MATERIAL SHOWN:
Content starts
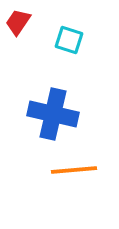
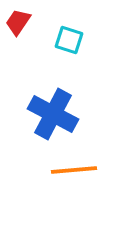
blue cross: rotated 15 degrees clockwise
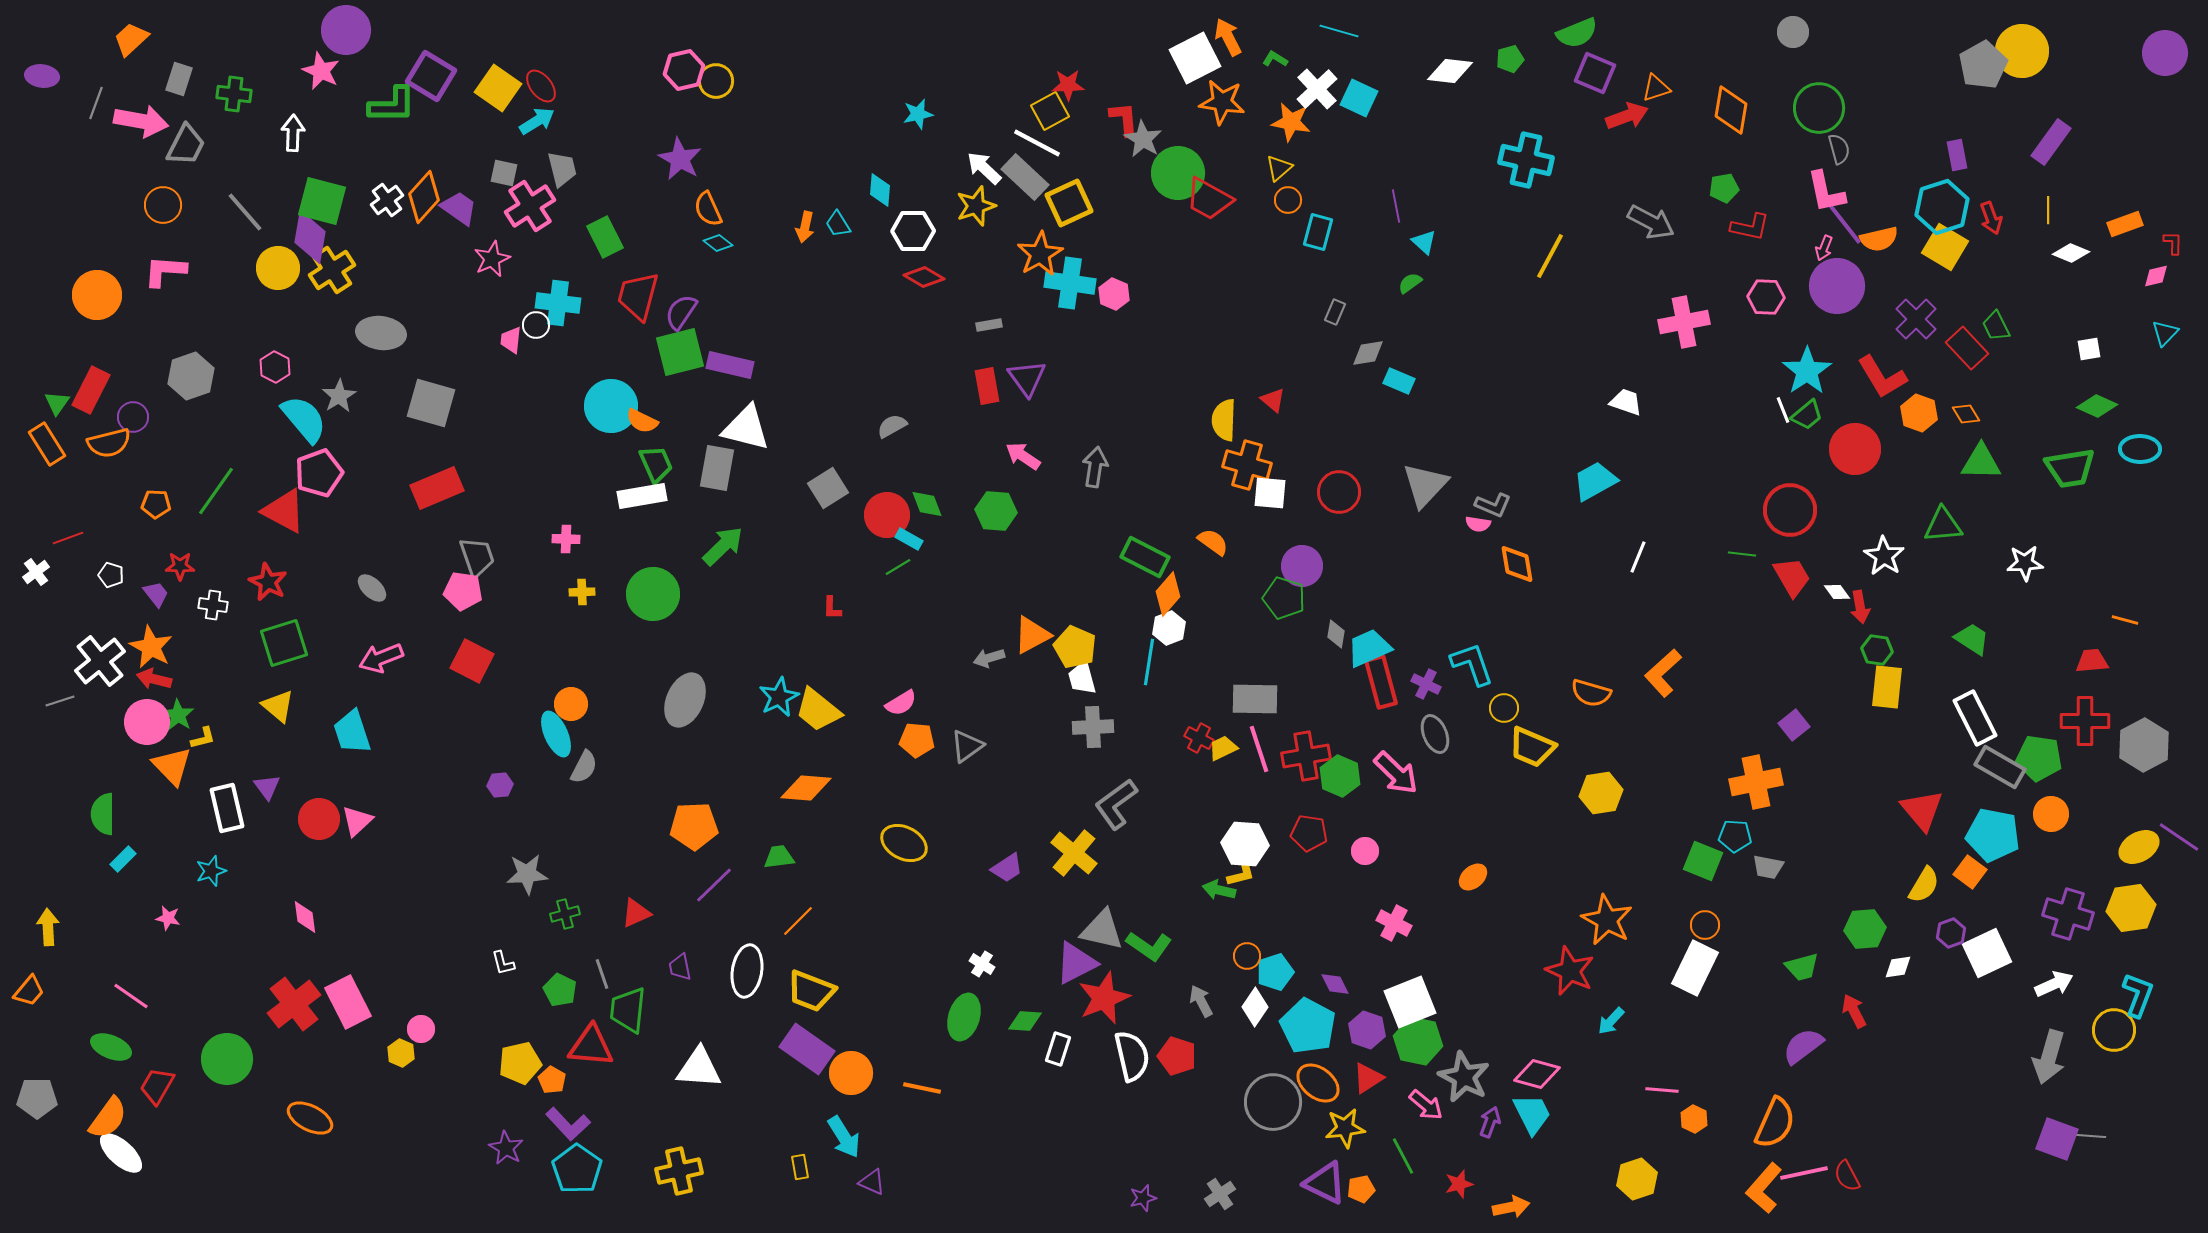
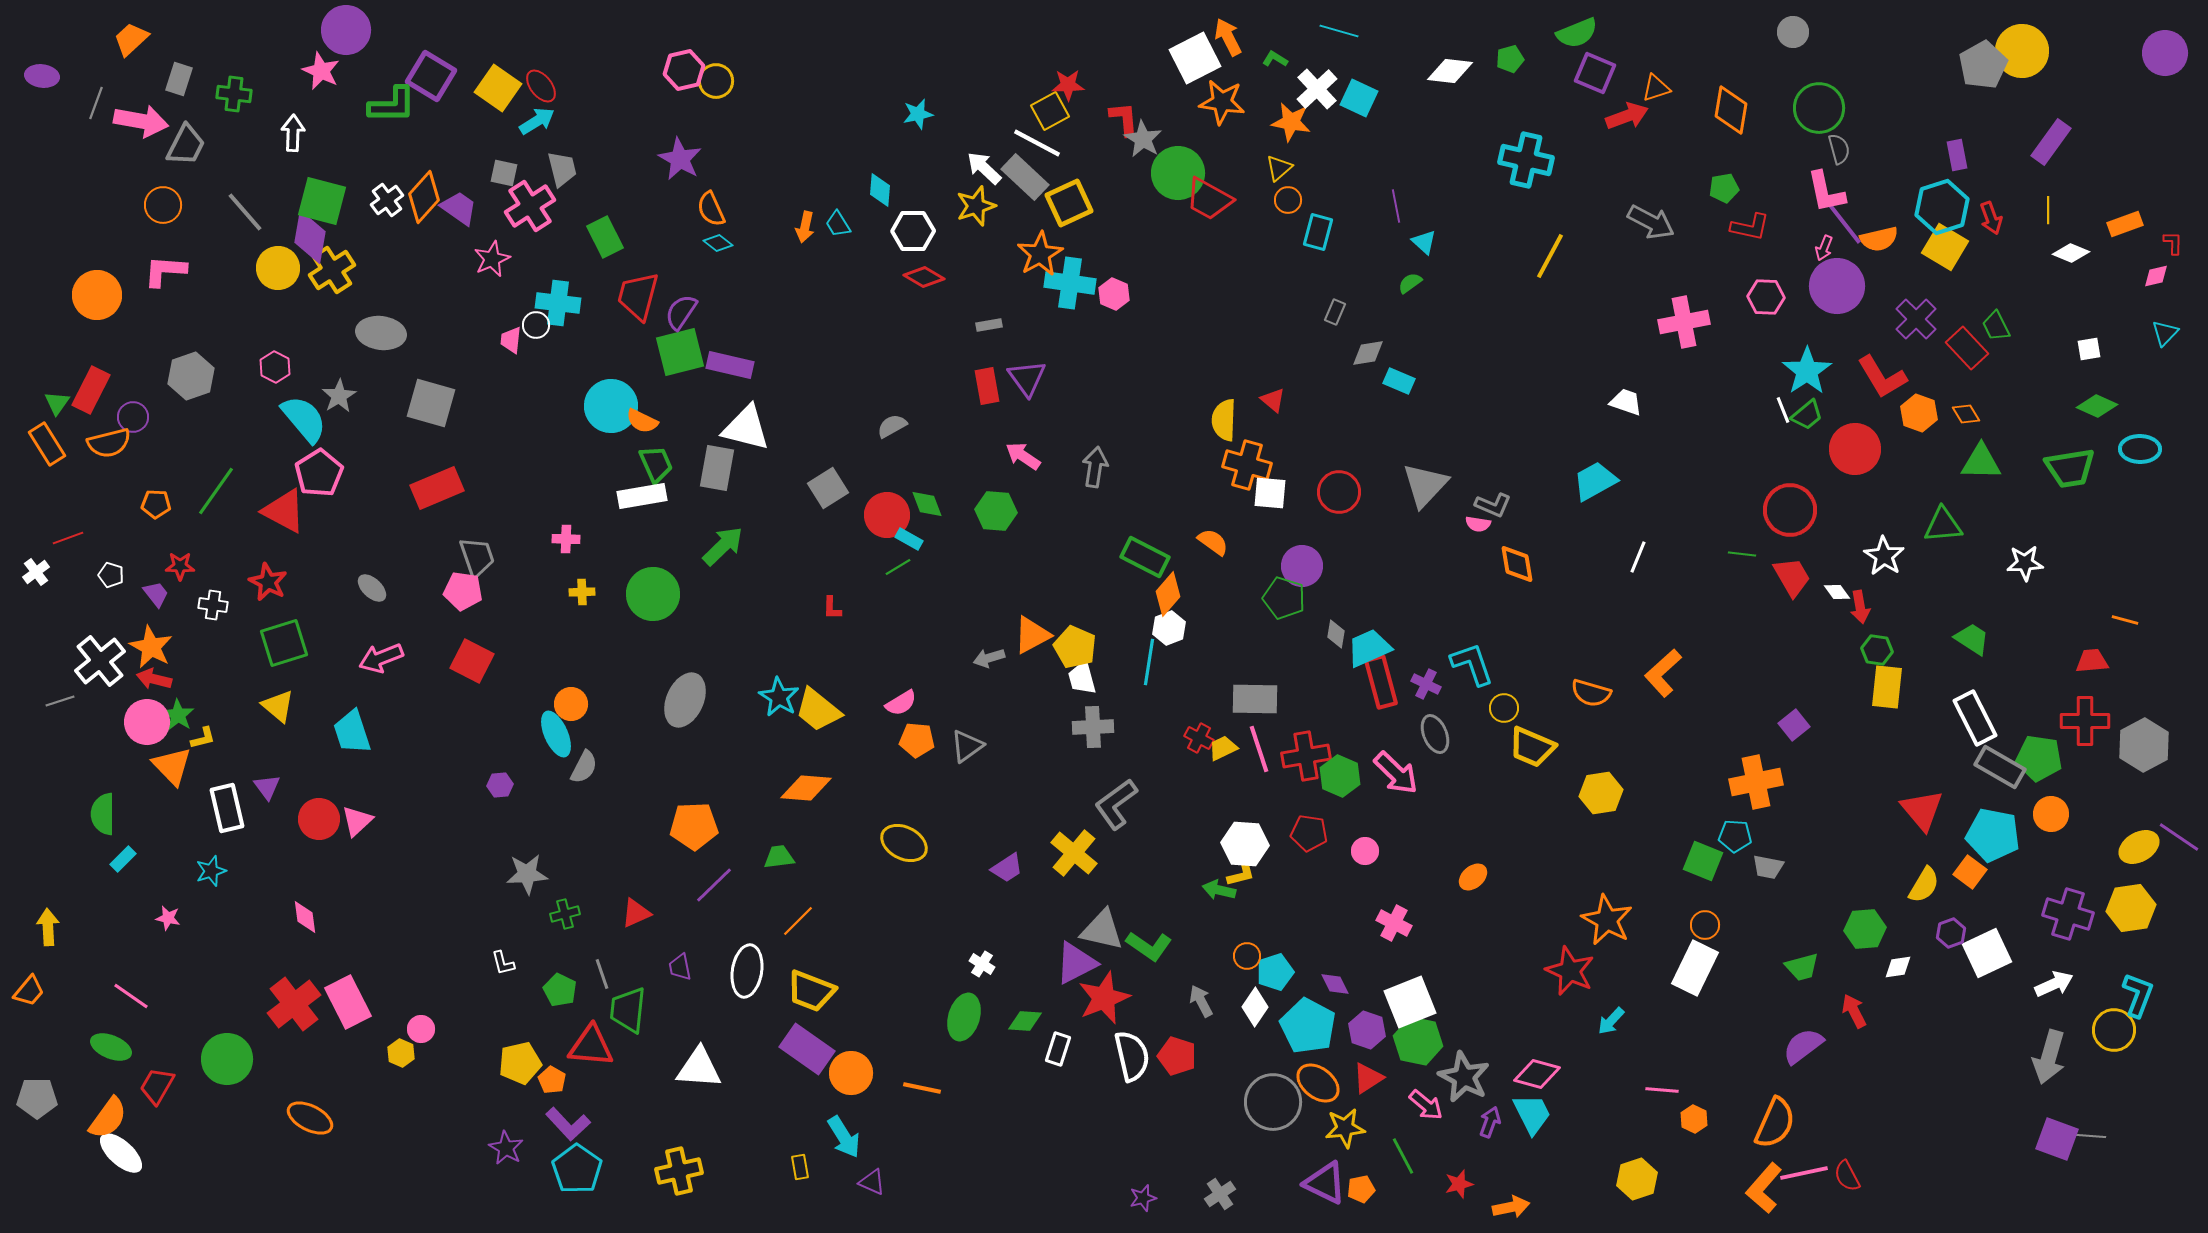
orange semicircle at (708, 209): moved 3 px right
pink pentagon at (319, 473): rotated 12 degrees counterclockwise
cyan star at (779, 697): rotated 15 degrees counterclockwise
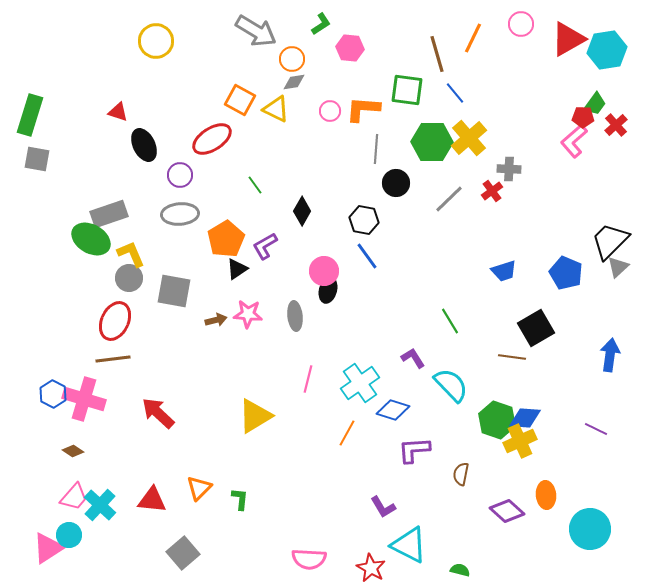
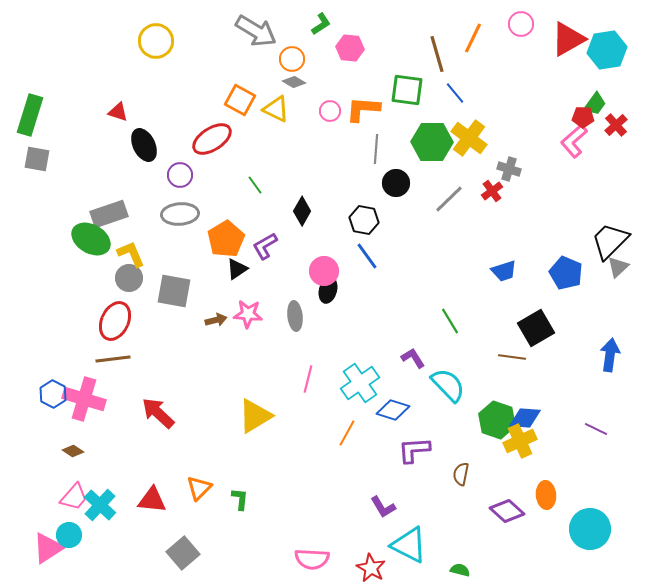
gray diamond at (294, 82): rotated 40 degrees clockwise
yellow cross at (469, 138): rotated 12 degrees counterclockwise
gray cross at (509, 169): rotated 15 degrees clockwise
cyan semicircle at (451, 385): moved 3 px left
pink semicircle at (309, 559): moved 3 px right
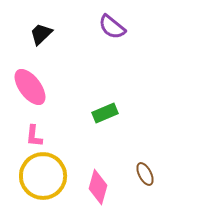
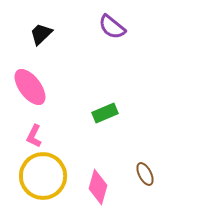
pink L-shape: rotated 20 degrees clockwise
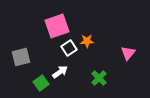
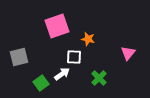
orange star: moved 1 px right, 2 px up; rotated 16 degrees clockwise
white square: moved 5 px right, 9 px down; rotated 35 degrees clockwise
gray square: moved 2 px left
white arrow: moved 2 px right, 2 px down
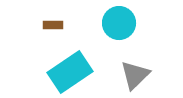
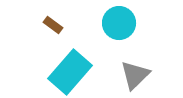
brown rectangle: rotated 36 degrees clockwise
cyan rectangle: rotated 15 degrees counterclockwise
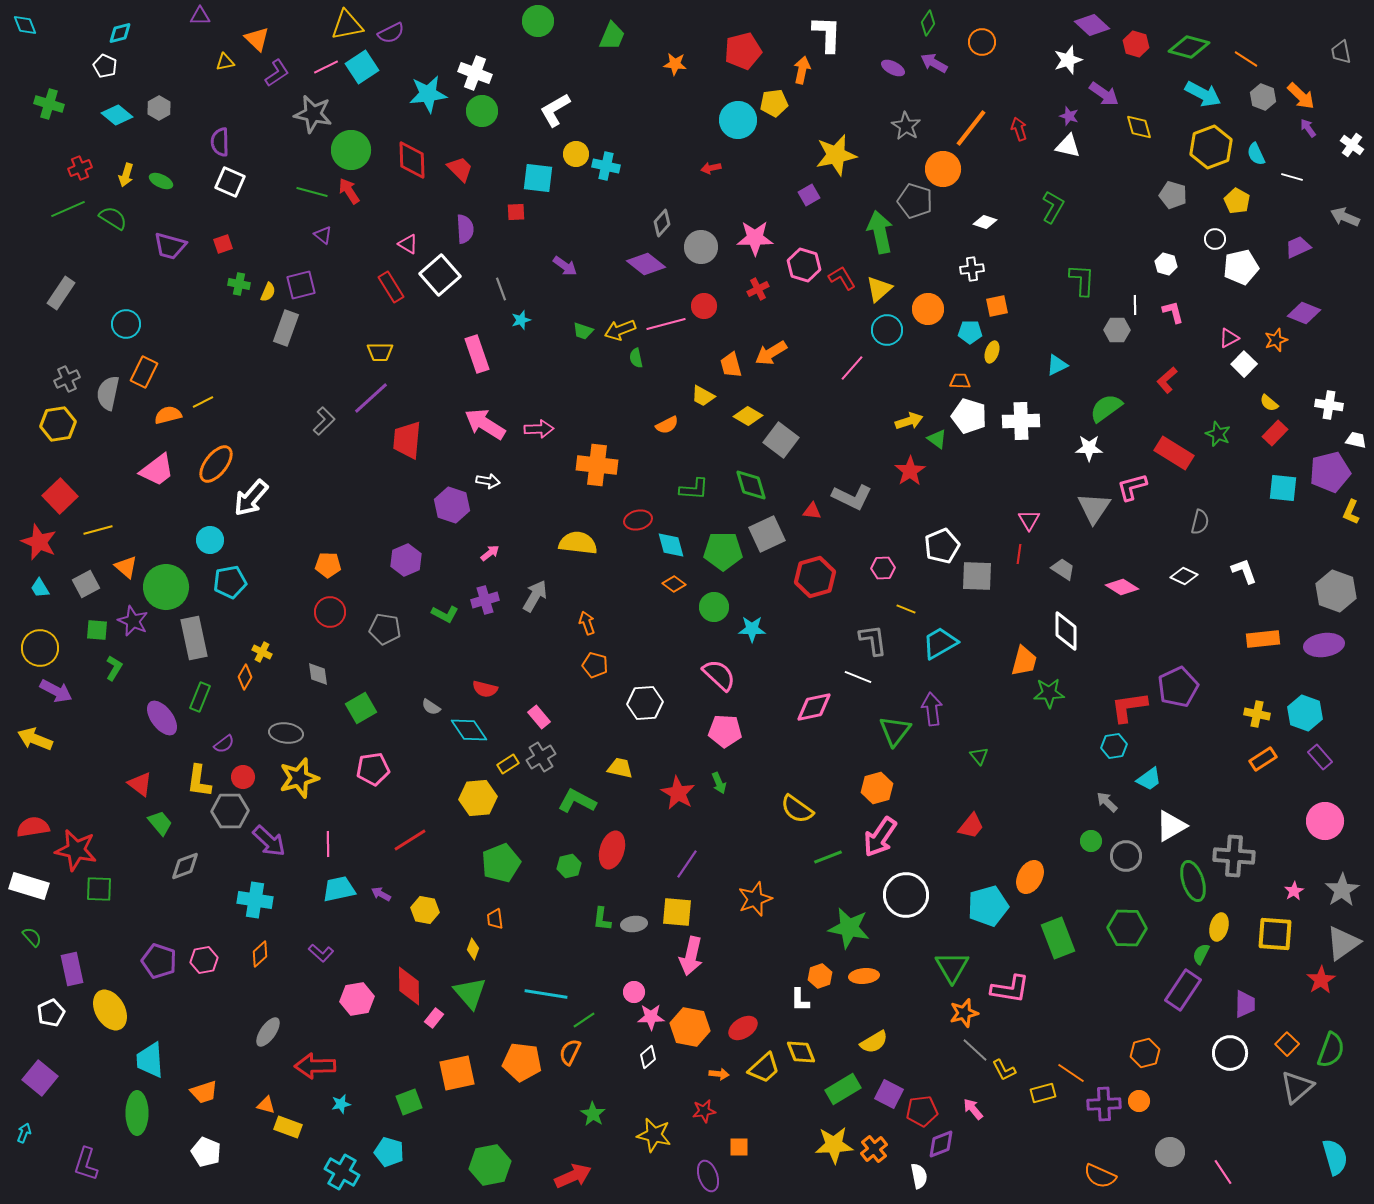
Content ends
PROBLEM:
Apart from the pictures, every line above must be repeated exactly.

WRITTEN ANSWER:
blue cross: rotated 15 degrees clockwise
orange semicircle at (708, 209): moved 3 px right
pink pentagon at (319, 473): rotated 12 degrees counterclockwise
cyan star at (779, 697): rotated 15 degrees counterclockwise
gray diamond at (294, 82): rotated 40 degrees clockwise
yellow cross at (469, 138): rotated 12 degrees counterclockwise
gray cross at (509, 169): rotated 15 degrees clockwise
cyan semicircle at (451, 385): moved 3 px left
pink semicircle at (309, 559): moved 3 px right
pink L-shape: rotated 20 degrees clockwise
orange star: moved 1 px right, 2 px up; rotated 16 degrees clockwise
white square: moved 5 px right, 9 px down; rotated 35 degrees clockwise
gray square: moved 2 px left
white arrow: moved 2 px right, 2 px down
brown rectangle: rotated 36 degrees clockwise
cyan rectangle: rotated 15 degrees counterclockwise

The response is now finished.